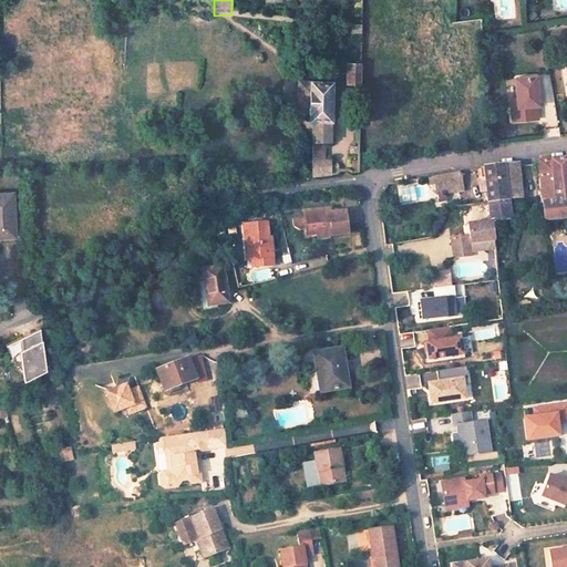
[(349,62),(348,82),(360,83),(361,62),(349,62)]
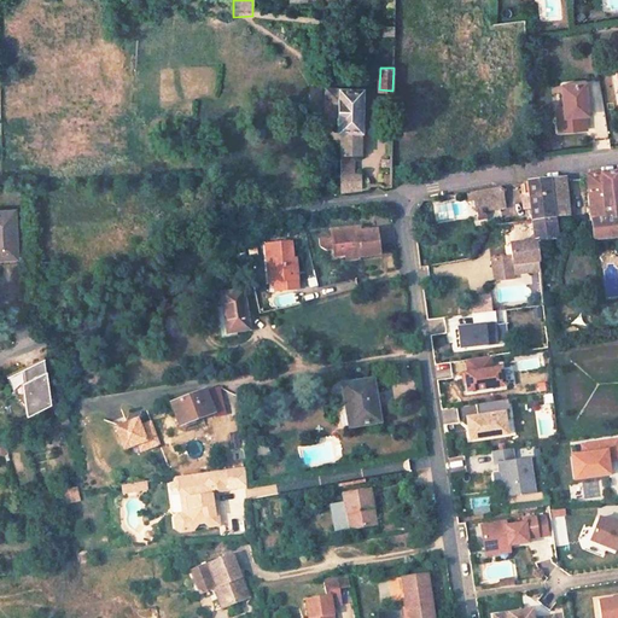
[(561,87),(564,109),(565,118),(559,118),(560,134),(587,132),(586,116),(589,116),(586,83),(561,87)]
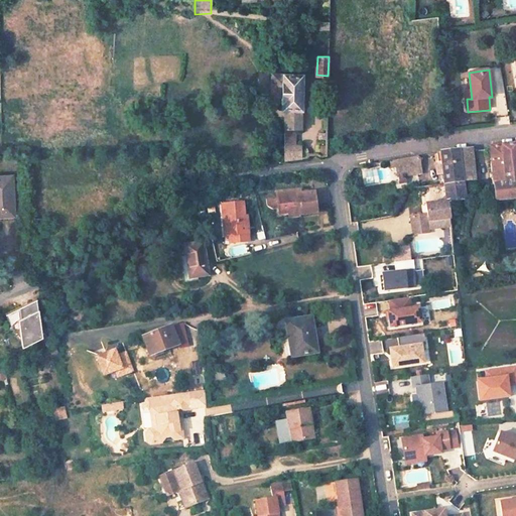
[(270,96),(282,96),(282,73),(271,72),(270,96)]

...

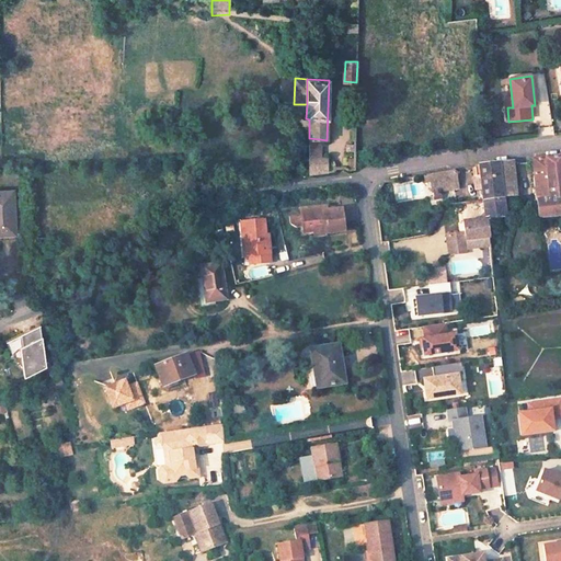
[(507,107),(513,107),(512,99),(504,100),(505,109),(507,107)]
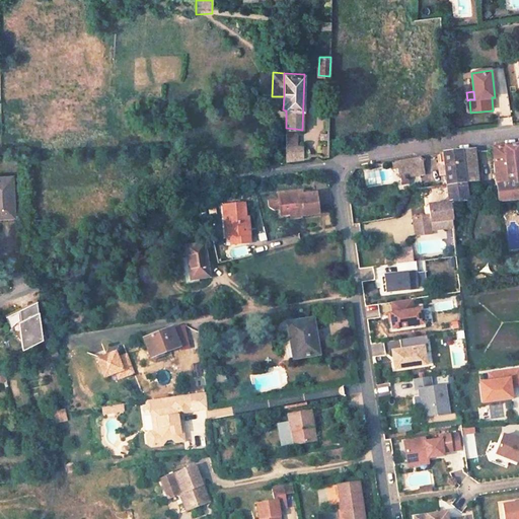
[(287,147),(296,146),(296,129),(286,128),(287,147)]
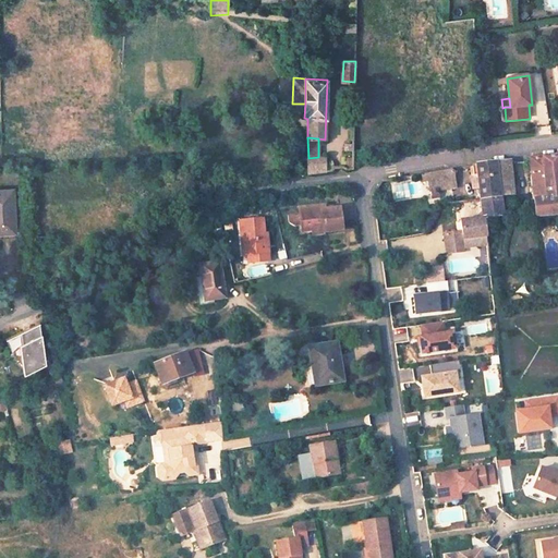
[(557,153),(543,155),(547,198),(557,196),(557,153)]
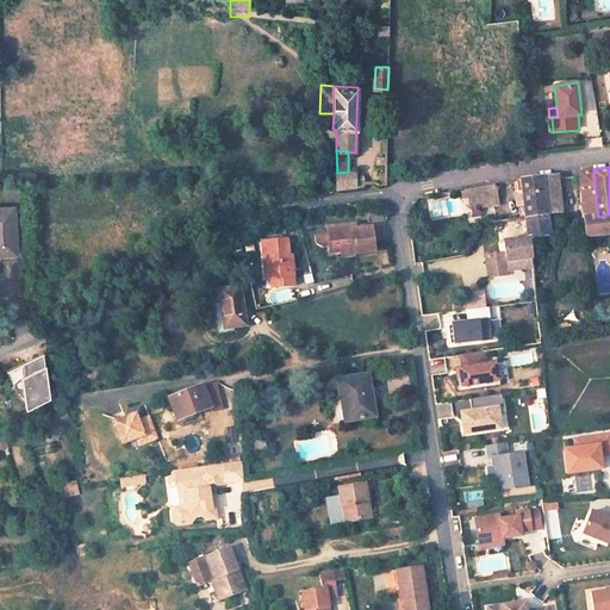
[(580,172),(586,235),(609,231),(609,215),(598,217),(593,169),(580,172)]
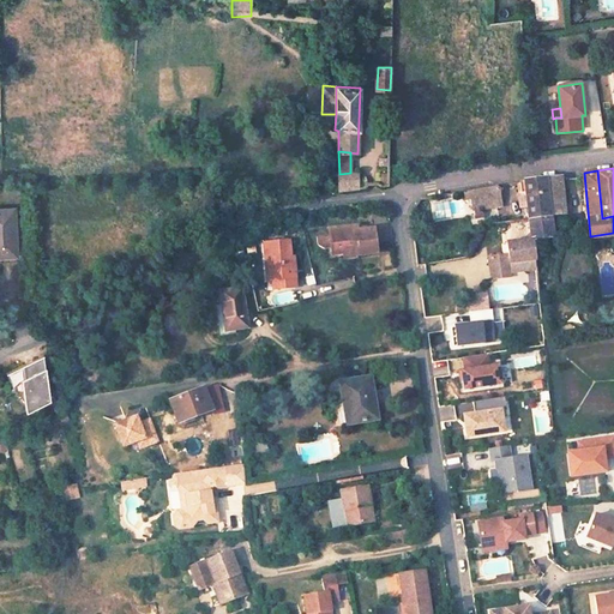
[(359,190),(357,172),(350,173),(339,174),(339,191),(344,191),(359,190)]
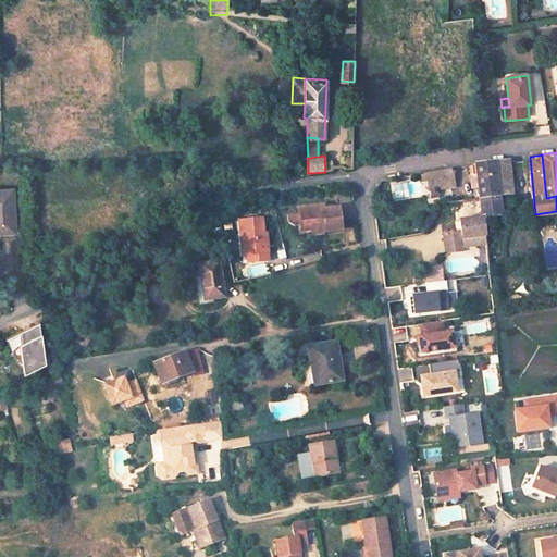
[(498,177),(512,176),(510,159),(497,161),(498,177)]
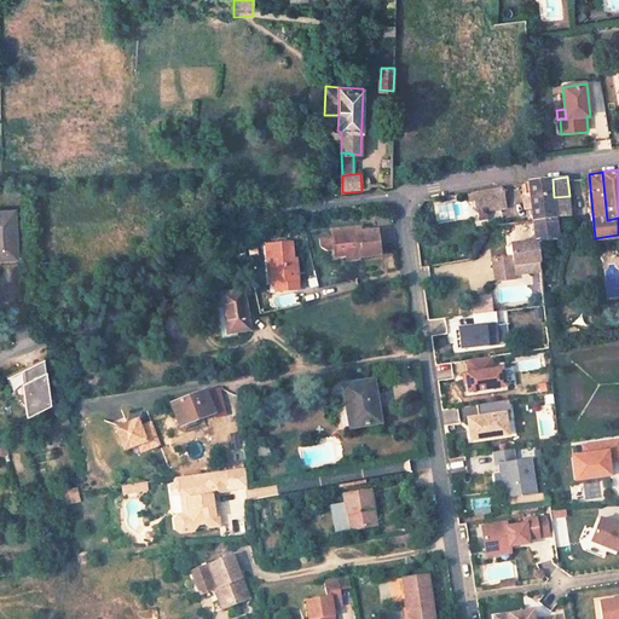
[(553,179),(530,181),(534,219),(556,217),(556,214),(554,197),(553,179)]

* [Required action]
Return only the part above that opens with the line containing "[(349,62),(348,82),(360,83),(361,62),(349,62)]" and closes with the line containing "[(270,96),(282,96),(282,73),(271,72),(270,96)]", exactly and with both ends, skipping the pictures.

* [Task output]
[(349,62),(348,82),(360,83),(361,62),(349,62)]
[(561,87),(564,109),(565,118),(559,118),(560,134),(587,132),(586,116),(589,116),(586,83),(561,87)]
[(270,96),(282,96),(282,73),(271,72),(270,96)]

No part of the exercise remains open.